### Try it:
Reproduce exactly the lines from the one containing "(99, 368) = (479, 524): white" through the last line of the data, both ends included.

### Dataset extract:
■ ■ ■ ■ ■

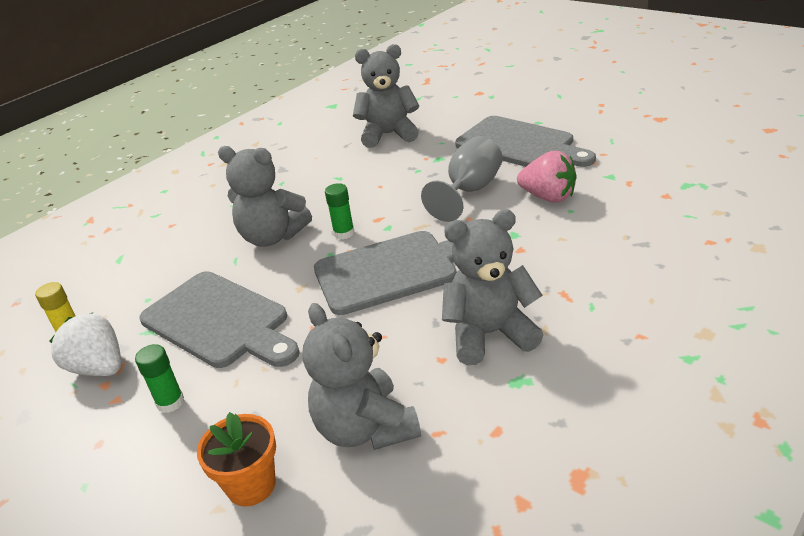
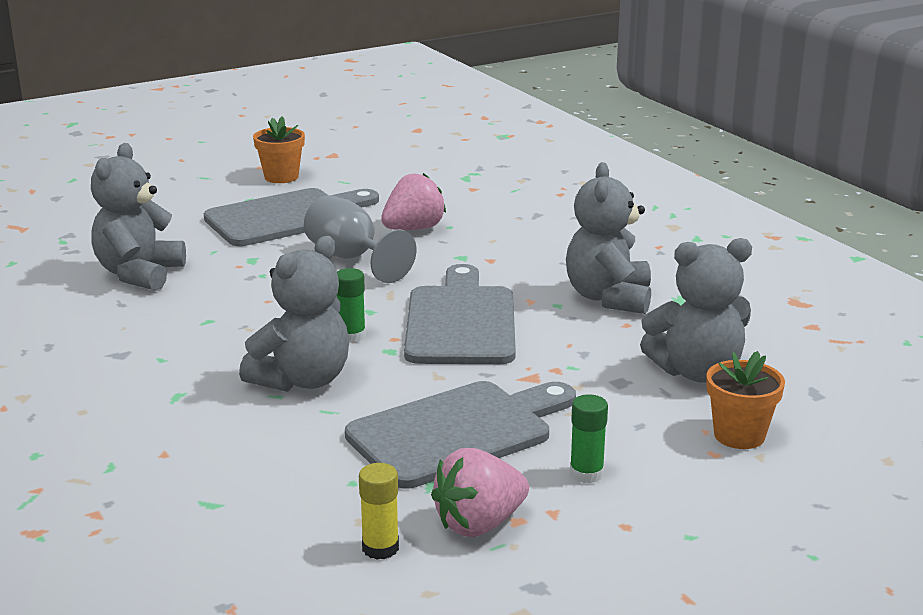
camera: 75 degrees left, 10 degrees down
(99, 368) = (479, 524): white strawberry -> pink strawberry
(591, 117) = (281, 177): none -> orange flower pot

■ ■ ■ ■ ■

### Answer below:
(99, 368) = (479, 524): white strawberry -> pink strawberry
(591, 117) = (281, 177): none -> orange flower pot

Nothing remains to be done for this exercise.